◆ **Dataset records**:
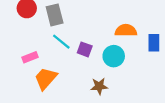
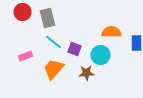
orange trapezoid: (46, 78) -> (54, 69), moved
brown star: (99, 86) -> (86, 73), moved

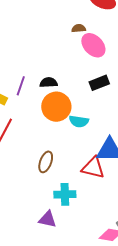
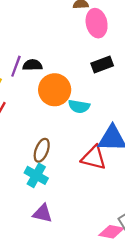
pink ellipse: (93, 45) -> (97, 23), turned 30
black semicircle: (49, 83) -> (32, 65), moved
cyan cross: (65, 194) -> (36, 175), moved, turned 30

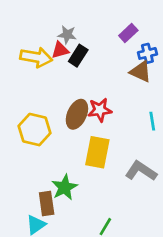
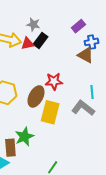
red triangle: (60, 50) -> (28, 44), moved
brown ellipse: (77, 114) -> (36, 96), moved
gray L-shape: (141, 171) -> (83, 108), moved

◆ **What you will do**: Send back the listing exactly as it stands. Do not include the pictures.

◆ **Exercise output**:
orange trapezoid: (46, 78) -> (54, 69), moved
brown star: (99, 86) -> (86, 73), moved

pink ellipse: (93, 45) -> (97, 23), turned 30
black semicircle: (49, 83) -> (32, 65), moved
cyan cross: (65, 194) -> (36, 175), moved, turned 30

red triangle: (60, 50) -> (28, 44), moved
brown ellipse: (77, 114) -> (36, 96), moved
gray L-shape: (141, 171) -> (83, 108), moved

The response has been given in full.